# Enunciado:
Copia palabra por palabra las entradas de abajo, empezando por la línea que contiene "cyan diamond: moved 16 px up" y terminando en la que contiene "brown diamond: moved 5 px down". Incluye las dos.

# Datos proporcionados:

════════

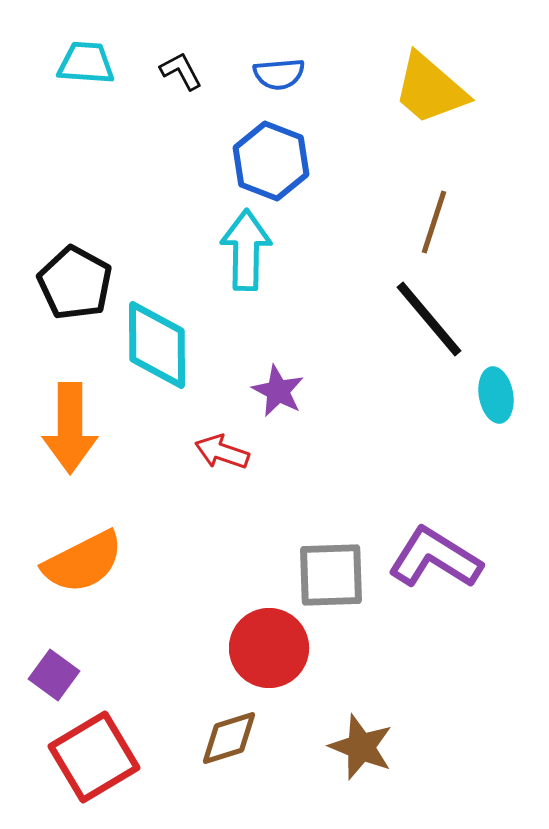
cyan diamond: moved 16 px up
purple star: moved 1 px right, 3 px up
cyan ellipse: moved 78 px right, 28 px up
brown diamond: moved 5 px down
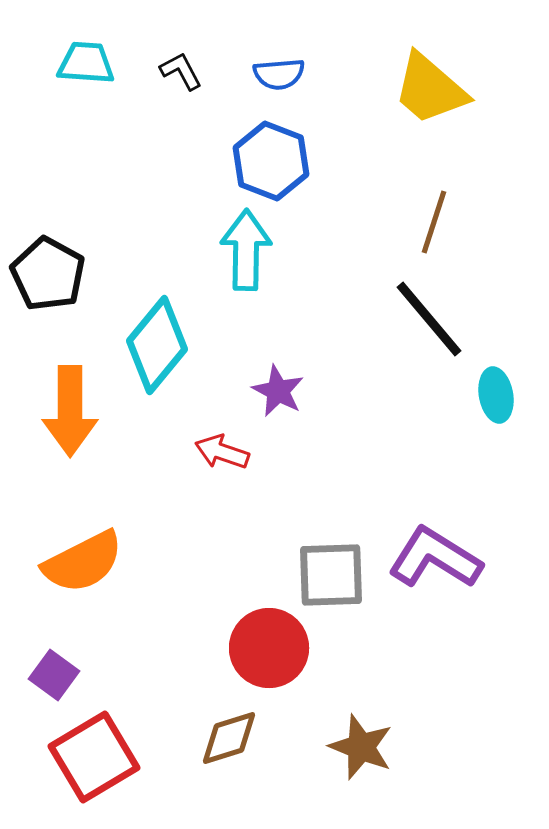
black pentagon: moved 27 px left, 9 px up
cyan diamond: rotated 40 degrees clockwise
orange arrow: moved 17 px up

════════

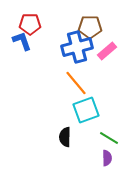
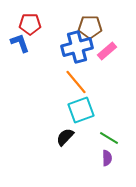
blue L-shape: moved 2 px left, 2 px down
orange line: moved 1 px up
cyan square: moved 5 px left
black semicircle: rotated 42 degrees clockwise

════════

# Solución del ejercicio:
cyan diamond: moved 16 px up
purple star: moved 1 px right, 3 px up
cyan ellipse: moved 78 px right, 28 px up
brown diamond: moved 5 px down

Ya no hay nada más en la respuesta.